** Opening RECORDED DATA block **

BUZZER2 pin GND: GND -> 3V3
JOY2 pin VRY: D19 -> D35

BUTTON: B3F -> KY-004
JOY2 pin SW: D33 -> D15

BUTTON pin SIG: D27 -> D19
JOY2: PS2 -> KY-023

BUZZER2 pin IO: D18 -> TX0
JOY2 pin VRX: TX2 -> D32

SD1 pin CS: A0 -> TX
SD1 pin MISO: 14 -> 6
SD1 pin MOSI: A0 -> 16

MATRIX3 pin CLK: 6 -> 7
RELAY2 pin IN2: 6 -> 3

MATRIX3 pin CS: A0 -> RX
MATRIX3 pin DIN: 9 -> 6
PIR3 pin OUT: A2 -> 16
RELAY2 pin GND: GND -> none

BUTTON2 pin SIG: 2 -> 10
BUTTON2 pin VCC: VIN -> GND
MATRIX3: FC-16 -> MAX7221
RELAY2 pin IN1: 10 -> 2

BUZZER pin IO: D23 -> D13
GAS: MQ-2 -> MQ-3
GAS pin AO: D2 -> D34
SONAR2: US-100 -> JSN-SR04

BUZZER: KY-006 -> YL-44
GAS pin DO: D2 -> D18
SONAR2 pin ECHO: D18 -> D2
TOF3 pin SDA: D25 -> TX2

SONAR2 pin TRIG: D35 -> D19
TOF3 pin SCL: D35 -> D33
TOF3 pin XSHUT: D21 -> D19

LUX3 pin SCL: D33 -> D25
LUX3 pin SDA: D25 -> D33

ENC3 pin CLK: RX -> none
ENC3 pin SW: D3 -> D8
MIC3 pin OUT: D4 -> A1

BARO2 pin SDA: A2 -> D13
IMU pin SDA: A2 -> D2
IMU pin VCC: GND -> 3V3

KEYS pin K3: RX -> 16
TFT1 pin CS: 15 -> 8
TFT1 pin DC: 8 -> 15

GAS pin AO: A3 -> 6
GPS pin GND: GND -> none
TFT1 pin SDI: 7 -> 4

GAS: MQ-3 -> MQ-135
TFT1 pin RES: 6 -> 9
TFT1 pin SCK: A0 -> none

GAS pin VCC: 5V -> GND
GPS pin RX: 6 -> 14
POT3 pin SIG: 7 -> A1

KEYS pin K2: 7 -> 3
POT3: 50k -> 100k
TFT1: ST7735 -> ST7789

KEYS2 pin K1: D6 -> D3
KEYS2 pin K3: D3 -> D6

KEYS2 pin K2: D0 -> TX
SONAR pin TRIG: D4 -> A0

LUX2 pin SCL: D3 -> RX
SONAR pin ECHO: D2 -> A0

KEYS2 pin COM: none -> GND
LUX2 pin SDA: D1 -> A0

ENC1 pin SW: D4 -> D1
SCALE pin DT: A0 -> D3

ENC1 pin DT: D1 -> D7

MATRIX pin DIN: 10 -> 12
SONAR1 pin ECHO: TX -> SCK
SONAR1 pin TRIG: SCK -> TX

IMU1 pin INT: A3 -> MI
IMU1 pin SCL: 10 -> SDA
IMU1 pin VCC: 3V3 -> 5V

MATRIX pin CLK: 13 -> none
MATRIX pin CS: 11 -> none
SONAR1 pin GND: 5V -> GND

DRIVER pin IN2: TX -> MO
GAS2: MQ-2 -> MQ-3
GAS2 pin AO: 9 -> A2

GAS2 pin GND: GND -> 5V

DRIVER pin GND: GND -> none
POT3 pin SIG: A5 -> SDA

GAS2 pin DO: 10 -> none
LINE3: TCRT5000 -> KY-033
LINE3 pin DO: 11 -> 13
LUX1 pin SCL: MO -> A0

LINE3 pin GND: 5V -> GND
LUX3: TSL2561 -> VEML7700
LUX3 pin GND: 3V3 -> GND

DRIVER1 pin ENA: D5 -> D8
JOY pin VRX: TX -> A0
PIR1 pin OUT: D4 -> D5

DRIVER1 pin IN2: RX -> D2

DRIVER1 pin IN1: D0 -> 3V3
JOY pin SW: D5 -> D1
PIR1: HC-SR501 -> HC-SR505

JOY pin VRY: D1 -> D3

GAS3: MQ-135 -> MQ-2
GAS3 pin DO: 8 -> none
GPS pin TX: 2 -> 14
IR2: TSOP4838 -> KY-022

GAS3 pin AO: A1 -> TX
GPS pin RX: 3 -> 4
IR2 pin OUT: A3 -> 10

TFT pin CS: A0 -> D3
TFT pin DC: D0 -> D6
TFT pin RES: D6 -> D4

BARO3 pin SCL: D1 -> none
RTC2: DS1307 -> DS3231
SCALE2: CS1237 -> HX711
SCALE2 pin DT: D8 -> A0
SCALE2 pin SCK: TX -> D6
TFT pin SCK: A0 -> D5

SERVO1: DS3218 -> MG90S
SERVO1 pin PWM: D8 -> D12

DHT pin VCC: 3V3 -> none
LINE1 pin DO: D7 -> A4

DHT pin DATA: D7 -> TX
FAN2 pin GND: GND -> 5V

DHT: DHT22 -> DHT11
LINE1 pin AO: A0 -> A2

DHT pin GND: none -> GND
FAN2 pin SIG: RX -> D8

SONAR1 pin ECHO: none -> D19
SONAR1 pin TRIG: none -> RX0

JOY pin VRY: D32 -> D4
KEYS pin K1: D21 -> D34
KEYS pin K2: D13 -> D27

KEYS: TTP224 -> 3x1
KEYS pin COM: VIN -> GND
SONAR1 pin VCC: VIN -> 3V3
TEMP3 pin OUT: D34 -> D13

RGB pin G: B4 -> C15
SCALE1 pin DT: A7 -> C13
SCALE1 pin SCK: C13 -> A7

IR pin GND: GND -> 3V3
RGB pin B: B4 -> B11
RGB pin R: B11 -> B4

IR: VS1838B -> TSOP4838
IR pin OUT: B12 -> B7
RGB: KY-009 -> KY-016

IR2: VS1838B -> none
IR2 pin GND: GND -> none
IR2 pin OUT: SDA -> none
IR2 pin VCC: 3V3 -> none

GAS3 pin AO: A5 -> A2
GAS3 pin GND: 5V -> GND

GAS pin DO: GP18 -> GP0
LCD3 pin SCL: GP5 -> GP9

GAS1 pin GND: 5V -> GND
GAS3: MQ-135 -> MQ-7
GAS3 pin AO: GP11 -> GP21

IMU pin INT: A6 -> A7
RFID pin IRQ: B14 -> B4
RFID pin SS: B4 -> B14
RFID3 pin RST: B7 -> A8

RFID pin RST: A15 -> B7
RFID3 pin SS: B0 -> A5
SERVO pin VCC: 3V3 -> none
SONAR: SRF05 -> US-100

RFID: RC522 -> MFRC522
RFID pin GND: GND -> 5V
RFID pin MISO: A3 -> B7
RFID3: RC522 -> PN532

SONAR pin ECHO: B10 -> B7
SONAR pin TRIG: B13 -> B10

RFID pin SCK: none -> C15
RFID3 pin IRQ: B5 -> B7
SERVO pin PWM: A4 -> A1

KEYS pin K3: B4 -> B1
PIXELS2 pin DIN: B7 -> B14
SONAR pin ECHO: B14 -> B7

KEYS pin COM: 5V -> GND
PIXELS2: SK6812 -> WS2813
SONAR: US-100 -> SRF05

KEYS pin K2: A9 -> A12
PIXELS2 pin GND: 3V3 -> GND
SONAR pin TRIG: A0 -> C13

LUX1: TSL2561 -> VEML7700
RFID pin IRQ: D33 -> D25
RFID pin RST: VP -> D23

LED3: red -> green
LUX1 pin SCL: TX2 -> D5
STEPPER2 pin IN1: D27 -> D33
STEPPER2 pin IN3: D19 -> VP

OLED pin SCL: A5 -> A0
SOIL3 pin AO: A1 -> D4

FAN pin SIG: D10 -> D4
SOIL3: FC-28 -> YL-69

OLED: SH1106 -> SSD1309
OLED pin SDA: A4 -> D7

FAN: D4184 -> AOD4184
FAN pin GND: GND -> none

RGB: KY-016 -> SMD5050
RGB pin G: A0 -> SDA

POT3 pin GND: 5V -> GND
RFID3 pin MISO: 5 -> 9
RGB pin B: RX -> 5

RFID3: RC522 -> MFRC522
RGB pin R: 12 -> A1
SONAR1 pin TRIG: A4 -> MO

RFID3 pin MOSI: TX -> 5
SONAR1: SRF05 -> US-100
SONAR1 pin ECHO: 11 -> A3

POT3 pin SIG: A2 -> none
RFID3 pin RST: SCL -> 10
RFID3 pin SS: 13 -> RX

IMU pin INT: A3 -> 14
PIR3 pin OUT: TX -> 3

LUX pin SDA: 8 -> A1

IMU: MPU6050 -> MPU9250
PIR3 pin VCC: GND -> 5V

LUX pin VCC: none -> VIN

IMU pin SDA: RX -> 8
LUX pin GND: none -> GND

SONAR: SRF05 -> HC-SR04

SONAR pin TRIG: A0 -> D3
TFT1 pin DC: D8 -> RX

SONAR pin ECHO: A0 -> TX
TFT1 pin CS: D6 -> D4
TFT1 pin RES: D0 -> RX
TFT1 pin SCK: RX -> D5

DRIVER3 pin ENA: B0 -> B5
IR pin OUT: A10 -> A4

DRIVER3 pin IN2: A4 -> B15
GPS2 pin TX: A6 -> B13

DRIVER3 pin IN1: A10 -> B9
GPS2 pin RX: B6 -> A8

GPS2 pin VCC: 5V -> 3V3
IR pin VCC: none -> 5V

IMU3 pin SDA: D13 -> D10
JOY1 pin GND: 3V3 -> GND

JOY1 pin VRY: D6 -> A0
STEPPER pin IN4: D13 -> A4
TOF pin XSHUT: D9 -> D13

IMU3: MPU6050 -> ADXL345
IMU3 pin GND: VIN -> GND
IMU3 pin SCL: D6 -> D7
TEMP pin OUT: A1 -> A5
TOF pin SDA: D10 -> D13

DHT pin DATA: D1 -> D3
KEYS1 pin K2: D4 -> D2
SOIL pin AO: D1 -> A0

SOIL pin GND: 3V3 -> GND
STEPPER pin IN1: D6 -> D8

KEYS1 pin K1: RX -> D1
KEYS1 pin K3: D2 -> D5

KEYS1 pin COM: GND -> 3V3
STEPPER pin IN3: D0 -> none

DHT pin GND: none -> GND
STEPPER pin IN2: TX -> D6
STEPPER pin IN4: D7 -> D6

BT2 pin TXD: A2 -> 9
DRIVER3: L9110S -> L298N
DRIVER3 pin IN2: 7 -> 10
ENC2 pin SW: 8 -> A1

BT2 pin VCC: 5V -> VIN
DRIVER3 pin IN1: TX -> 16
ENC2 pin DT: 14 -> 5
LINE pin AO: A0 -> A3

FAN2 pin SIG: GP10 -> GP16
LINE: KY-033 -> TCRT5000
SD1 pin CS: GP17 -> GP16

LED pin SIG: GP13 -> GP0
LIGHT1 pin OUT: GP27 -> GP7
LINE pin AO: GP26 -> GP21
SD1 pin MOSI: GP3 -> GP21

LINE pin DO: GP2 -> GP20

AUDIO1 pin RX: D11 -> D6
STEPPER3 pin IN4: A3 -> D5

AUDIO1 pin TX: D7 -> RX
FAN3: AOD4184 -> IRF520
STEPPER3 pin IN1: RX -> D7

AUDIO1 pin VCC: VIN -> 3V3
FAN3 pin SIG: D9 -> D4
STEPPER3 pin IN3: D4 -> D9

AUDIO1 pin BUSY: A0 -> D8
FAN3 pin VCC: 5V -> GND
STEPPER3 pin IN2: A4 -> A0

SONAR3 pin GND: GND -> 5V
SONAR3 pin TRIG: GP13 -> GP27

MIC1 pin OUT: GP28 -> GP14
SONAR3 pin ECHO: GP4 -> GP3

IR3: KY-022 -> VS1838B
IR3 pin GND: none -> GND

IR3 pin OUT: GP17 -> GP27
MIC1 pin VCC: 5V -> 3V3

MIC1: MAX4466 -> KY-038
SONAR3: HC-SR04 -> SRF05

** Closing RECORDED DATA block **

§ **TASK BRIEF**: Please make an exact copy of the lines above from the line with "LUX1 pin SCL: TX2 -> D5" through the line with "SONAR1 pin TRIG: A4 -> MO", both ends included.

§ **YOUR RESPONSE**:
LUX1 pin SCL: TX2 -> D5
STEPPER2 pin IN1: D27 -> D33
STEPPER2 pin IN3: D19 -> VP

OLED pin SCL: A5 -> A0
SOIL3 pin AO: A1 -> D4

FAN pin SIG: D10 -> D4
SOIL3: FC-28 -> YL-69

OLED: SH1106 -> SSD1309
OLED pin SDA: A4 -> D7

FAN: D4184 -> AOD4184
FAN pin GND: GND -> none

RGB: KY-016 -> SMD5050
RGB pin G: A0 -> SDA

POT3 pin GND: 5V -> GND
RFID3 pin MISO: 5 -> 9
RGB pin B: RX -> 5

RFID3: RC522 -> MFRC522
RGB pin R: 12 -> A1
SONAR1 pin TRIG: A4 -> MO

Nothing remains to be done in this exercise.